Exercise prompt: Starting with the first line below, extract each line through the one that contains "camera: 145 degrees left, 5 degrees down", inclusive, excluding pictures.

Object transformation records:

* * * *

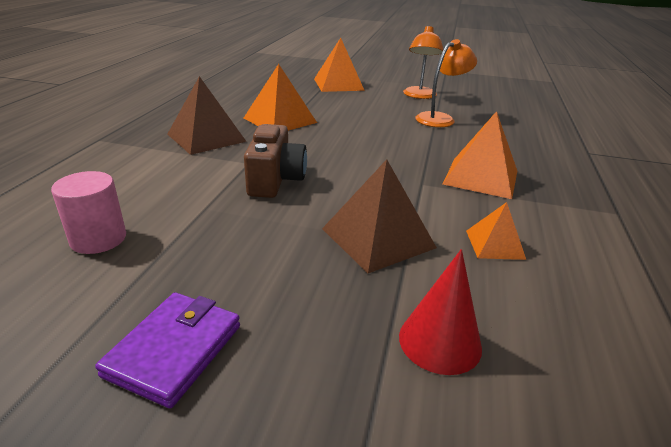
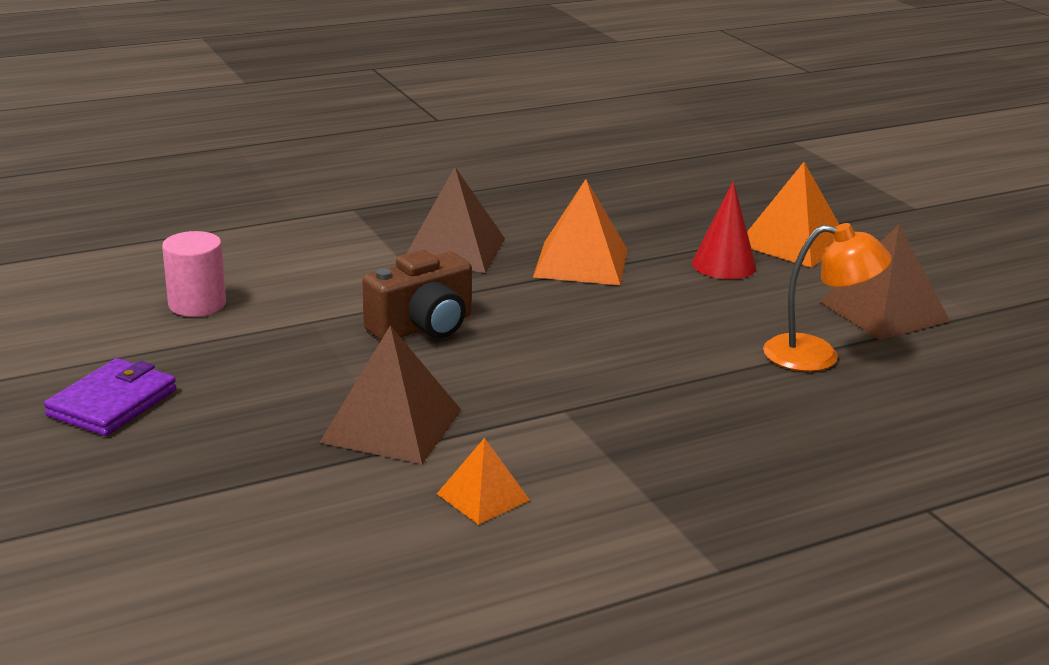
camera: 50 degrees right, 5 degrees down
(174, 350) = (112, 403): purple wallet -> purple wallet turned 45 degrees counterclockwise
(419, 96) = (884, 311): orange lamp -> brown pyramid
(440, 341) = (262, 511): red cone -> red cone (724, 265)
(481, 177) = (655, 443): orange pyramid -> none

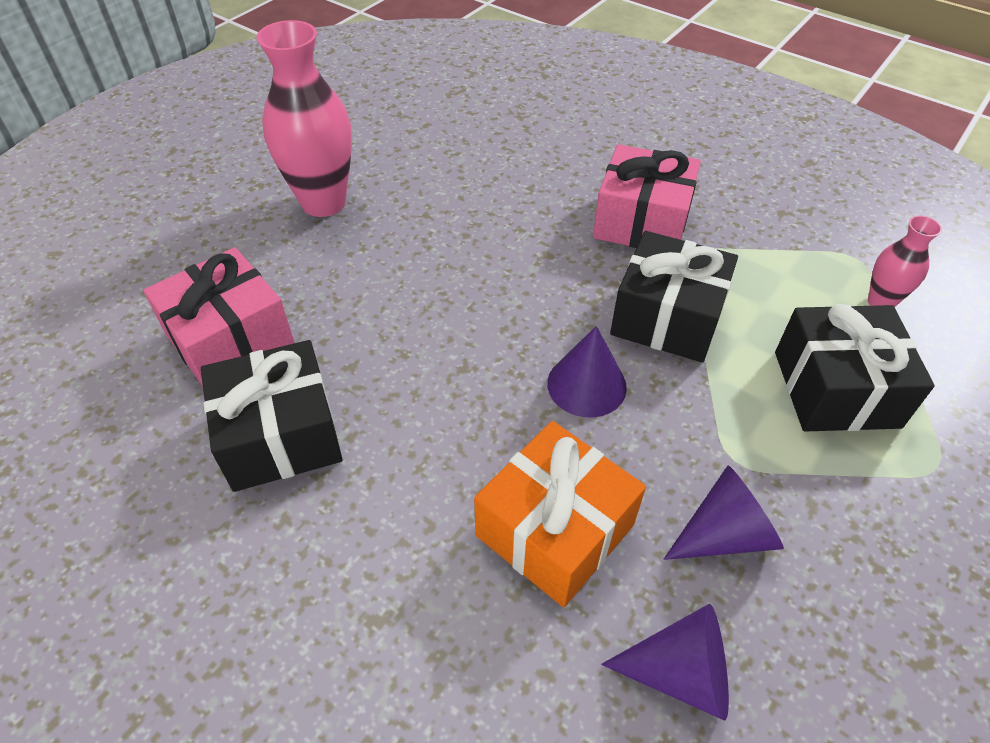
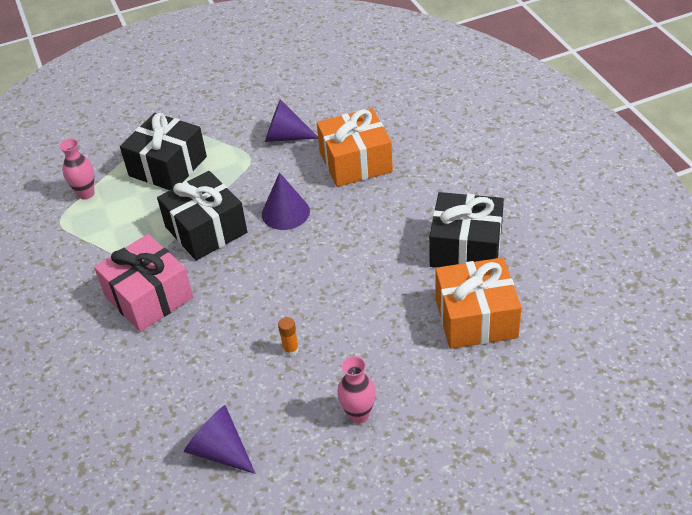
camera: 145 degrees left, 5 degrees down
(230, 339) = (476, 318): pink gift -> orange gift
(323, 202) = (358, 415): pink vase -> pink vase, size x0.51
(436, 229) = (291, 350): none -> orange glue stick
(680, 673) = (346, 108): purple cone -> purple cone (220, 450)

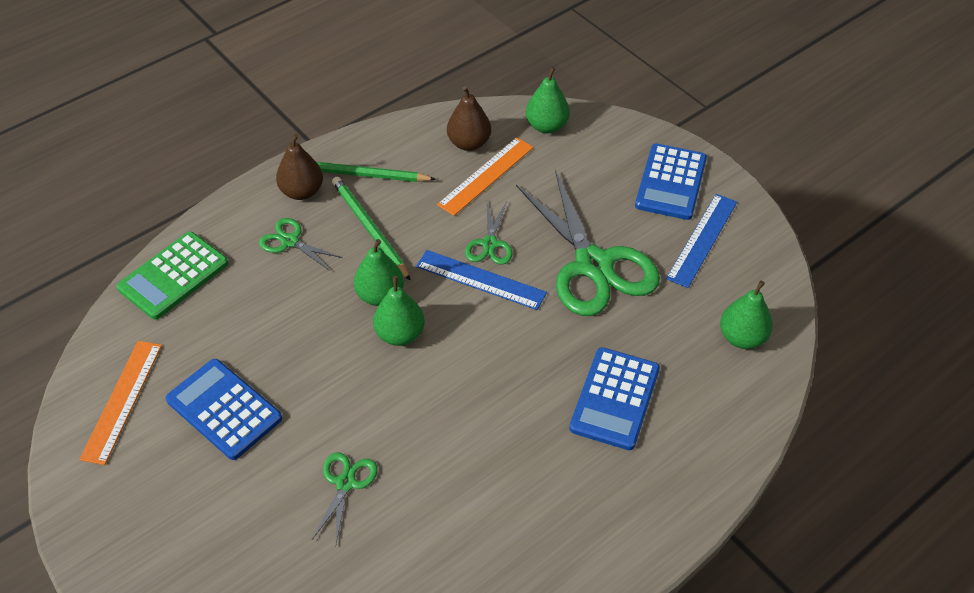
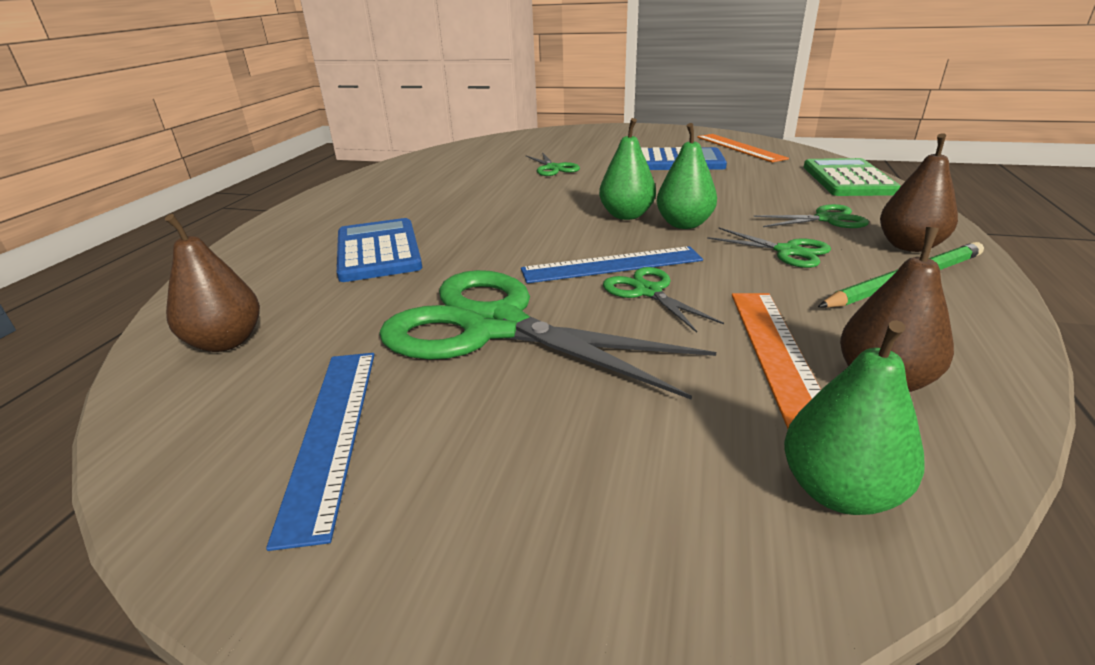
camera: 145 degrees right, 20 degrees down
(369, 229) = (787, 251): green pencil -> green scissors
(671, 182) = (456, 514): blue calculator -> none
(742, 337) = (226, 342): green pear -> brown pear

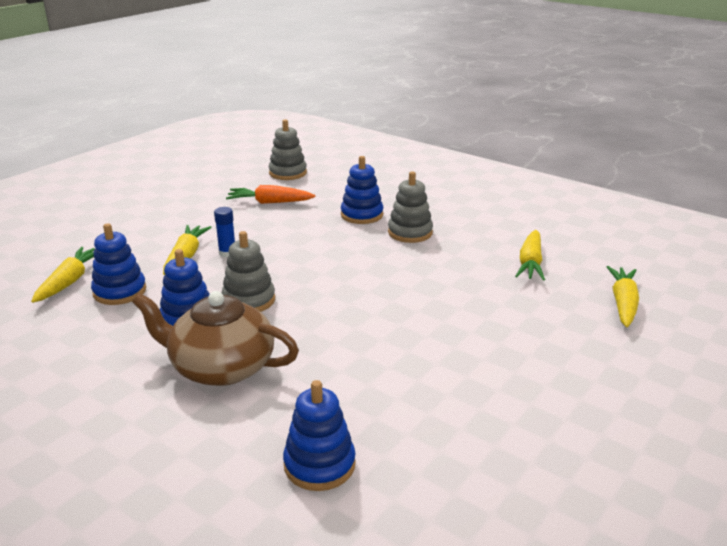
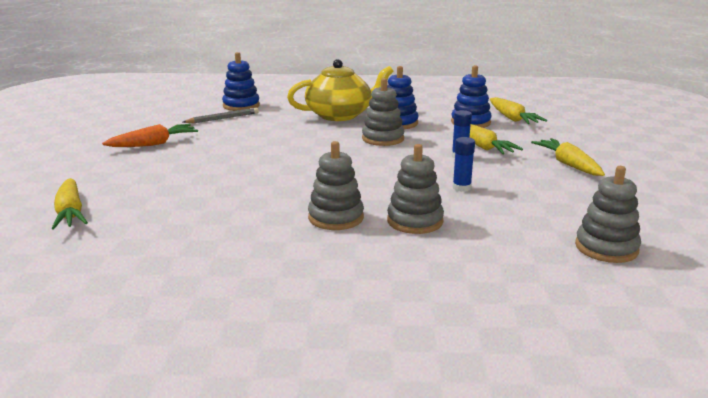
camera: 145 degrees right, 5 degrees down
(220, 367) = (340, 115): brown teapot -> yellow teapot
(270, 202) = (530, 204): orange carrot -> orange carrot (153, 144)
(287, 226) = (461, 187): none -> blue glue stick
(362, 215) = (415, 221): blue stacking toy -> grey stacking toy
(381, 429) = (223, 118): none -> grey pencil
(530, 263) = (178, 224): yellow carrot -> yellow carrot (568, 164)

* * * *

Your response:
camera: 50 degrees right, 5 degrees down
(174, 350) = (112, 403): purple wallet -> purple wallet turned 45 degrees counterclockwise
(419, 96) = (884, 311): orange lamp -> brown pyramid
(440, 341) = (262, 511): red cone -> red cone (724, 265)
(481, 177) = (655, 443): orange pyramid -> none

camera: 145 degrees left, 5 degrees down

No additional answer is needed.